__JOB__: Beginning with the line that contains "(485, 398) = (496, 330): yellow", transcribe every line through the end of the entries exactly as written, and reproduce nothing else.

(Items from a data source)
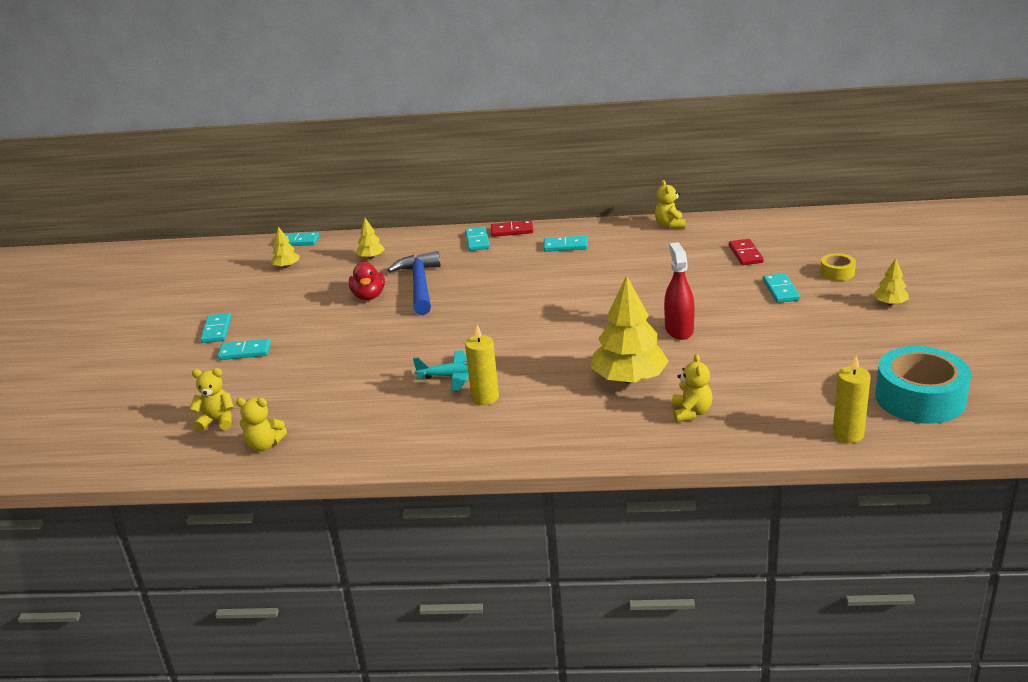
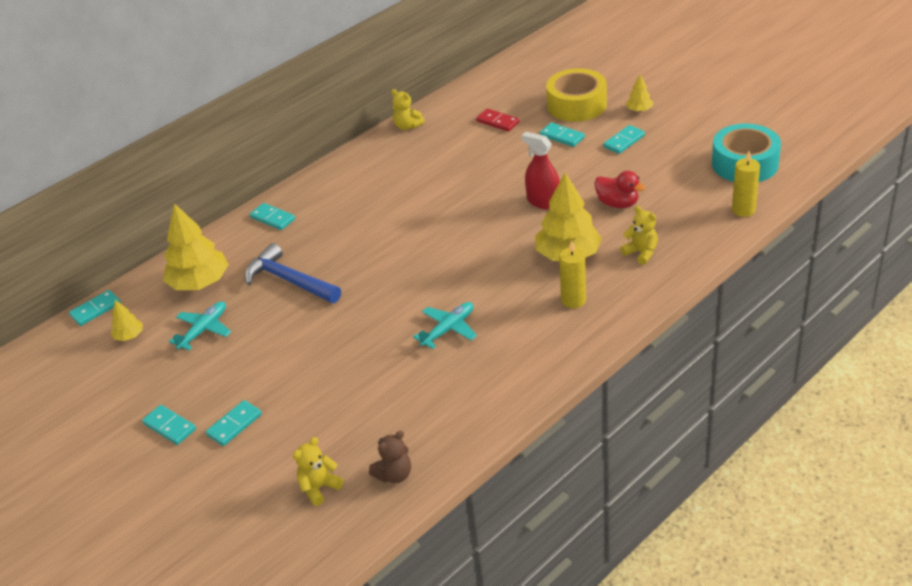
camera: 45 degrees left, 10 degrees up
(264, 445) = (394, 475): yellow teddy bear -> brown teddy bear
(325, 286) = (204, 330): none -> turquoise plane
(369, 296) = (261, 315): red duck -> red duck (617, 203)
(371, 257) = (200, 283): yellow tree -> yellow tree, size x2.11
(485, 398) = (496, 330): yellow candle -> yellow candle (573, 300)
(512, 230) = (287, 194): red domino -> none
(565, 246) = (355, 184): turquoise domino -> turquoise domino (624, 141)
(837, 273) = (576, 105): yellow tape -> yellow tape, size x2.13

__YOUR RESPONSE__:
(485, 398) = (496, 330): yellow candle -> yellow candle (573, 300)
(512, 230) = (287, 194): red domino -> none
(565, 246) = (355, 184): turquoise domino -> turquoise domino (624, 141)
(837, 273) = (576, 105): yellow tape -> yellow tape, size x2.13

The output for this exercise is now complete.